Rewrite the lines as a numbered list, starting with the first line and going on through the line that contains "0: (327, 1239)", both included, with blank lines left out.

— Start of Source data —

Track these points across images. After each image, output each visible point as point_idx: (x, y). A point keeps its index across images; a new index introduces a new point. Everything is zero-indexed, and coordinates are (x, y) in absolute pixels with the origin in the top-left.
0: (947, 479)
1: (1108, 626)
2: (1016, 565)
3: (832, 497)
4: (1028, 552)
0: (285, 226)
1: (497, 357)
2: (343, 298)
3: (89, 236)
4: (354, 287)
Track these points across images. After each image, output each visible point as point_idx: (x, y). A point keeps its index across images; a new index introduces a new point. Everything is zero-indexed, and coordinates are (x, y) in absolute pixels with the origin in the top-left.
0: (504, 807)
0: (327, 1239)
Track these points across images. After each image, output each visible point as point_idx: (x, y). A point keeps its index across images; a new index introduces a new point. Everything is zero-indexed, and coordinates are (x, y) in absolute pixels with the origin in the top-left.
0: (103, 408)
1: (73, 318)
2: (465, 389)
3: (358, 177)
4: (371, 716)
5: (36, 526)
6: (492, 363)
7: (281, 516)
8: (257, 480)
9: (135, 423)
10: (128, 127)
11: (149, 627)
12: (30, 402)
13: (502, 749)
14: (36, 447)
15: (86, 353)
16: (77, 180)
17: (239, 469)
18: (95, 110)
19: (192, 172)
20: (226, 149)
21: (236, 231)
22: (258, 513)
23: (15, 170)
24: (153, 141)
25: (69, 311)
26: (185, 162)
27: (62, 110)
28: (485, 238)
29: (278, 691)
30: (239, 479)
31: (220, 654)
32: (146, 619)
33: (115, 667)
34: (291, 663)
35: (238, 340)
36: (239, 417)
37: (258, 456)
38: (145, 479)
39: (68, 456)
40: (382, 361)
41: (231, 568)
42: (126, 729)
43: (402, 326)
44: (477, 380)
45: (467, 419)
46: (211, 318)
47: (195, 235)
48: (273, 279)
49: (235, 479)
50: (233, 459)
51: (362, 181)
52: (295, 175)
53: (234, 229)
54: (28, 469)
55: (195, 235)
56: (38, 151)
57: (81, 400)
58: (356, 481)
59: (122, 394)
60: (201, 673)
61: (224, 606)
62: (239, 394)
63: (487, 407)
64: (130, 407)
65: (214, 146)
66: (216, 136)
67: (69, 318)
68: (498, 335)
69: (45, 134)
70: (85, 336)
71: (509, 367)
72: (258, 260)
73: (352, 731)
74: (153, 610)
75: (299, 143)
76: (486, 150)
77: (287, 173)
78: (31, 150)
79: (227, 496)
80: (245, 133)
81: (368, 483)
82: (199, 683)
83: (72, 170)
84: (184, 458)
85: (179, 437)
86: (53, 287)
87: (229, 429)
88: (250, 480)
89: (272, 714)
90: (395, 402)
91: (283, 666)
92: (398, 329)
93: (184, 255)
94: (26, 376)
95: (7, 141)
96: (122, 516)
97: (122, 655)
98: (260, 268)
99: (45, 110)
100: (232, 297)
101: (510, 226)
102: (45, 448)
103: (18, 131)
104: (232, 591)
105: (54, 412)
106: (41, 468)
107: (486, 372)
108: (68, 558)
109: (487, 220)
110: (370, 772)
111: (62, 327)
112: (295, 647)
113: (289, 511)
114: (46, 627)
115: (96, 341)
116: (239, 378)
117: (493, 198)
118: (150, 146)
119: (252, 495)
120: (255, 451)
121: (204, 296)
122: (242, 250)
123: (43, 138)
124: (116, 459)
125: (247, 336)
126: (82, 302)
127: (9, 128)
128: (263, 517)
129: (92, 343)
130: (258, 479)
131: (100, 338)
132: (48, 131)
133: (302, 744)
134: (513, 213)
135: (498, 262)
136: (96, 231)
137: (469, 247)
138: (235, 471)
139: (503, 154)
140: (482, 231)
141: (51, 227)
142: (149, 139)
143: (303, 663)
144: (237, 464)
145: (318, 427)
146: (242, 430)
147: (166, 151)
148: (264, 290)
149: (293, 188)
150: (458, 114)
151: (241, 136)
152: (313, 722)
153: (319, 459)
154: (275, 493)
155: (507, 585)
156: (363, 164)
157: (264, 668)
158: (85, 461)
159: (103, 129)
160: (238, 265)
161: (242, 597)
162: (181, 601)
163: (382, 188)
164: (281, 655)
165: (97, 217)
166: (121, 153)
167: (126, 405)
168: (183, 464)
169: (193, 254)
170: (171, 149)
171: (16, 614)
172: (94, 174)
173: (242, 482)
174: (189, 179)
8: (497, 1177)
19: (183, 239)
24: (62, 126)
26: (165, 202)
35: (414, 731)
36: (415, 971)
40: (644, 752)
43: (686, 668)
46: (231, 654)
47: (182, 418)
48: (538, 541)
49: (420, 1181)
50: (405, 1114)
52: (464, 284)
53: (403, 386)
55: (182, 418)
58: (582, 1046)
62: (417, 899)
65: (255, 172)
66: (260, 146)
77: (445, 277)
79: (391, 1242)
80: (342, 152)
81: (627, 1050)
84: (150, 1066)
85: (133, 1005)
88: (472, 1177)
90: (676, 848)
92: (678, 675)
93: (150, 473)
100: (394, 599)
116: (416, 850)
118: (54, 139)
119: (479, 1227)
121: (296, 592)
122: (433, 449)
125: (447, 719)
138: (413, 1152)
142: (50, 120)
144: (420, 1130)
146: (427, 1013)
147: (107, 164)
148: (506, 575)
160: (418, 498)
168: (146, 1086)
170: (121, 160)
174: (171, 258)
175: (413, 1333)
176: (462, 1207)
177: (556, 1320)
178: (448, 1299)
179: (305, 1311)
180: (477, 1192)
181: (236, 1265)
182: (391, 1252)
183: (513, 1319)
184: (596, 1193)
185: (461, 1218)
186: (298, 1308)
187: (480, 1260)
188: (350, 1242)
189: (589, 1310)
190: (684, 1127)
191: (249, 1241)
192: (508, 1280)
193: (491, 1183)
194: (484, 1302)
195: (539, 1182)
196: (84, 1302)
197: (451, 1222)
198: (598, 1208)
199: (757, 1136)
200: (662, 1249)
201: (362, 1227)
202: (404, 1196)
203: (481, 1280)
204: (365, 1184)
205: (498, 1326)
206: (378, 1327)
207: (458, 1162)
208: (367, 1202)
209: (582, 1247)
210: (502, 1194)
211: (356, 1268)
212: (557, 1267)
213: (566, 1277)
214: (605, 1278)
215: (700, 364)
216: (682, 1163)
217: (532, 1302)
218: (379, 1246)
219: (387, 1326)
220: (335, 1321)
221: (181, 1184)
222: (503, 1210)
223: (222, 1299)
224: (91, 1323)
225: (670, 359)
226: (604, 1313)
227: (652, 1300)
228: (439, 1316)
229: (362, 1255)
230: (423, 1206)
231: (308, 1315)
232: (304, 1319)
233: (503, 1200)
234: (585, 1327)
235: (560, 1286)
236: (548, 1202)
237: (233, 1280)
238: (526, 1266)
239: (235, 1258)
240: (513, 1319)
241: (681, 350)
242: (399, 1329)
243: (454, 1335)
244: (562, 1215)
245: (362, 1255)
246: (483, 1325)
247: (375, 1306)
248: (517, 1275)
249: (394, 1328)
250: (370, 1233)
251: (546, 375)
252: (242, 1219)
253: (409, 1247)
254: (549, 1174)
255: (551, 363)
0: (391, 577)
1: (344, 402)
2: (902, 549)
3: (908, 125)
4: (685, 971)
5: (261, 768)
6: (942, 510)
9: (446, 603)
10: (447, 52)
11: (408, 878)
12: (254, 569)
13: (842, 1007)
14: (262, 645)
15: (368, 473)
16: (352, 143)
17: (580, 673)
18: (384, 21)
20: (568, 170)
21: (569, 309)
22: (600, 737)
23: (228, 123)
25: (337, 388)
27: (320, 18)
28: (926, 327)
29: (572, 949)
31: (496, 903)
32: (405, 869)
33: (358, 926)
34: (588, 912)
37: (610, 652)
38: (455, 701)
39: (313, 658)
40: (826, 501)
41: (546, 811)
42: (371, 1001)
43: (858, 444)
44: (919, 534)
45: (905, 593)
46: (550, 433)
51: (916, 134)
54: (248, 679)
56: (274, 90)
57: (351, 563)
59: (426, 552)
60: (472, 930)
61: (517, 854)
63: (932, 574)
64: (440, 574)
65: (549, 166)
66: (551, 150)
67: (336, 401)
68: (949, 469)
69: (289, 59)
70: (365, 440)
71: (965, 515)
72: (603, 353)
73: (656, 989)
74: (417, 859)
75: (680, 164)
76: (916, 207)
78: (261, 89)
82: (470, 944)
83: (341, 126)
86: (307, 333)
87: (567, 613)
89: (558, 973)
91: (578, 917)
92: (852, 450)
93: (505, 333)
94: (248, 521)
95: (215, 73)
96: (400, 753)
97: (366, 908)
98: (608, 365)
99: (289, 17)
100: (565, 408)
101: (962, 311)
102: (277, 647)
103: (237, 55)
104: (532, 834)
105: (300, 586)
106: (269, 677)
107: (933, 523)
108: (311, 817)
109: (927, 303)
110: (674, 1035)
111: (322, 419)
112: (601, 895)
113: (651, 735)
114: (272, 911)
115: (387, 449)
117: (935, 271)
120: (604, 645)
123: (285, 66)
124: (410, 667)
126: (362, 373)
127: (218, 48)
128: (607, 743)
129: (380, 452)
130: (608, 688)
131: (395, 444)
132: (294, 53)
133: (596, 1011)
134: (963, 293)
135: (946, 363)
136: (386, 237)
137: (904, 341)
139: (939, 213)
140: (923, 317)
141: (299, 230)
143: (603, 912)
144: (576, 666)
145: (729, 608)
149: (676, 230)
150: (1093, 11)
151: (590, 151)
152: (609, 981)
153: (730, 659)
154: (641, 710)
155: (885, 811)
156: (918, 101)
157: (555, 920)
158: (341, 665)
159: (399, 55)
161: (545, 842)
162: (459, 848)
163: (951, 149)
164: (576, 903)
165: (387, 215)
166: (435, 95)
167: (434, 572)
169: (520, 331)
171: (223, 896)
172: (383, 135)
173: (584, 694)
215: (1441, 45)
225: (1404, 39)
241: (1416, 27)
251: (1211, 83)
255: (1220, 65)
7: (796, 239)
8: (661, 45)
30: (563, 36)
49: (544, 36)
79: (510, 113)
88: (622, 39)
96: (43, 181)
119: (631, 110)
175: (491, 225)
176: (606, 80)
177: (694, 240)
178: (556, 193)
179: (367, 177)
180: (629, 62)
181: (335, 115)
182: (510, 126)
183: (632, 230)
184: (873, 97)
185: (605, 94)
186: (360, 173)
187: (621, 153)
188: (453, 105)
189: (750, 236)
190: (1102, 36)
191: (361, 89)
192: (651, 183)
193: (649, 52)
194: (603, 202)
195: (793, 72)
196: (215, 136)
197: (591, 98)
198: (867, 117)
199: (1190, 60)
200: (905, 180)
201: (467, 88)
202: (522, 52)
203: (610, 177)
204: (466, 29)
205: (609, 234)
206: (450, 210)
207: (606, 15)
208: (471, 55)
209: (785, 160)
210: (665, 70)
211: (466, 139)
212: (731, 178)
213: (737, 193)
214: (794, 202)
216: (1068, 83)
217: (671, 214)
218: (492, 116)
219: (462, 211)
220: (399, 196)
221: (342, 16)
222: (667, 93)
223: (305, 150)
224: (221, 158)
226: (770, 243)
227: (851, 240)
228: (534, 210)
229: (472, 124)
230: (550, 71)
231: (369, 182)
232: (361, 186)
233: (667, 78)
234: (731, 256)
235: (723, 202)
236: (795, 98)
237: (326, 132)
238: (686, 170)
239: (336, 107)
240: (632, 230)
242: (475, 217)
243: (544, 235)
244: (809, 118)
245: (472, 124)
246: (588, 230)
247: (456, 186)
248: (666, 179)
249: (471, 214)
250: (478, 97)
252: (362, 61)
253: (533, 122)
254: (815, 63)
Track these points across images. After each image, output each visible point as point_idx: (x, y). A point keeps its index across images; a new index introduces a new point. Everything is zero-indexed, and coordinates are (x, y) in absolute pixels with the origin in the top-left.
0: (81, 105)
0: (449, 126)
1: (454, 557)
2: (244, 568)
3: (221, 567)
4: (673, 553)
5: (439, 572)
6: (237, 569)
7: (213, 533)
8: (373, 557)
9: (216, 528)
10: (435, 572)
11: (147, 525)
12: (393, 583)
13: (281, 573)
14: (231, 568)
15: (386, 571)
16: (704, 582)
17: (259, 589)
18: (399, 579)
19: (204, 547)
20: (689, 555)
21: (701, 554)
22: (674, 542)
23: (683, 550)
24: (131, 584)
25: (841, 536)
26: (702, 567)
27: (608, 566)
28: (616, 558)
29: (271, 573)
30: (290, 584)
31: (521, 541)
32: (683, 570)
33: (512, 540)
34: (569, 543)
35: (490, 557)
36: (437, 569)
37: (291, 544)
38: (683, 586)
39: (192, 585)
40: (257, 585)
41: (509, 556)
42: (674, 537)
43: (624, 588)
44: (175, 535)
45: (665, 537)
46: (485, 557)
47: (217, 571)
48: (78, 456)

— End of Source data —

Complete response ->
1. Track these points across images. After each image, output each visible point as point_idx: (x, y). A point keeps its index across images; a new index introduces a new point. Everything is zero-indexed, and coordinates are (x, y) in absolute pixels with the origin in the top-left.
2. 0: (947, 479)
3. 1: (1108, 626)
4. 2: (1016, 565)
5. 3: (832, 497)
6. 4: (1028, 552)
7. 0: (285, 226)
8. 1: (497, 357)
9. 2: (343, 298)
10. 3: (89, 236)
11. 4: (354, 287)
12. Track these points across images. After each image, output each visible point as point_idx: (x, y). A point keeps its index across images; a new index introduces a new point. Everything is zero-indexed, and coordinates are (x, y) in absolute pixels with the origin in the top-left.
13. 0: (504, 807)
14. 0: (327, 1239)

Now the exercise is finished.